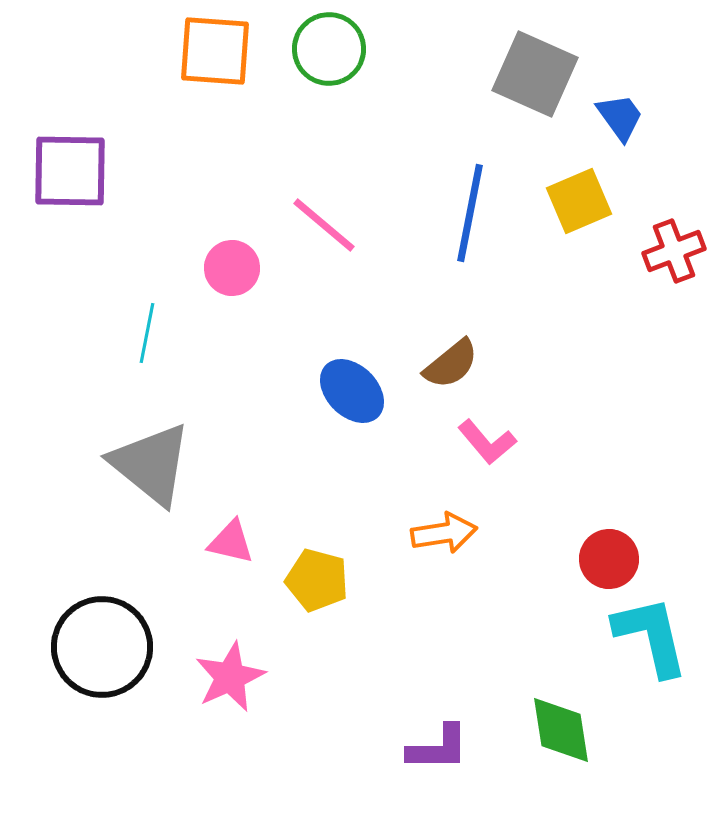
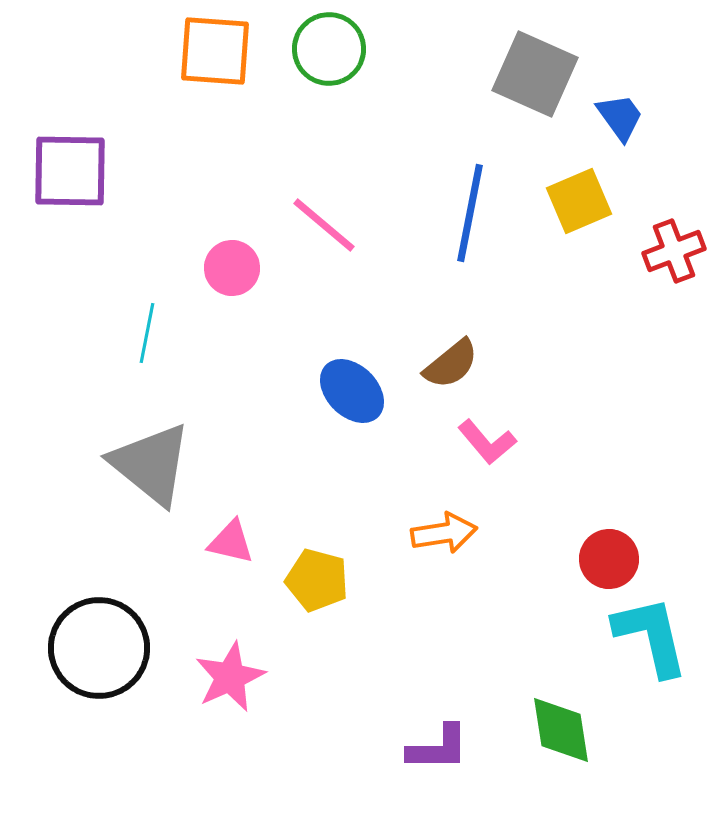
black circle: moved 3 px left, 1 px down
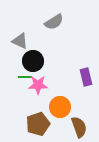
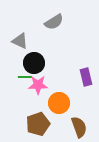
black circle: moved 1 px right, 2 px down
orange circle: moved 1 px left, 4 px up
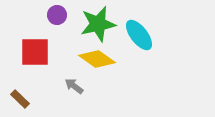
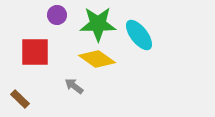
green star: rotated 12 degrees clockwise
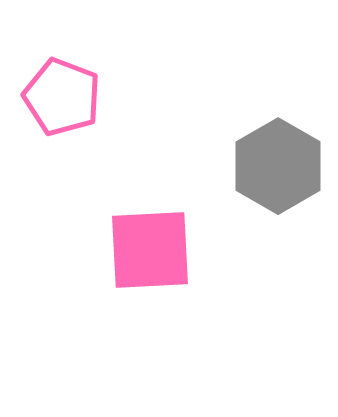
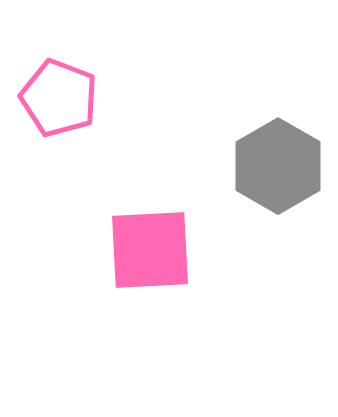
pink pentagon: moved 3 px left, 1 px down
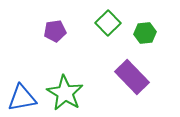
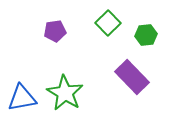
green hexagon: moved 1 px right, 2 px down
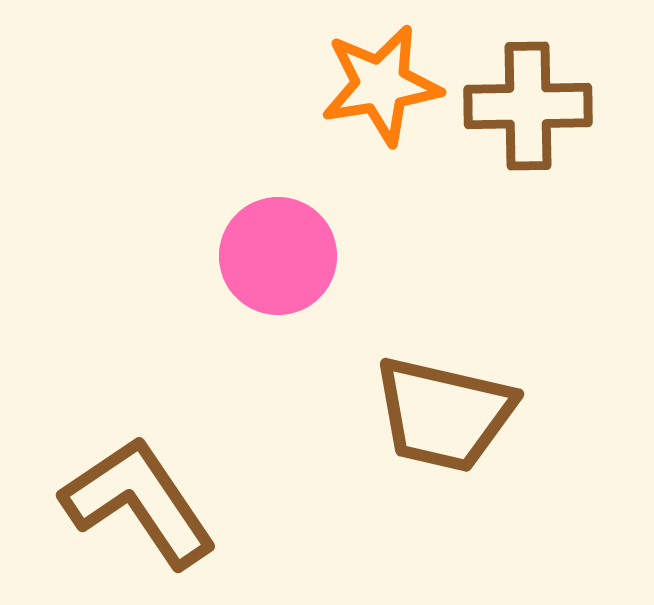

■ **What is needed**: The response has to be an exact copy of all the data, pictures excluded.

■ **Worked solution**:
black circle: moved 3 px left, 1 px down
black circle: moved 1 px right, 2 px down
orange circle: moved 1 px left, 4 px up
green star: rotated 12 degrees clockwise
pink pentagon: moved 3 px left, 1 px down
green hexagon: moved 1 px right, 2 px down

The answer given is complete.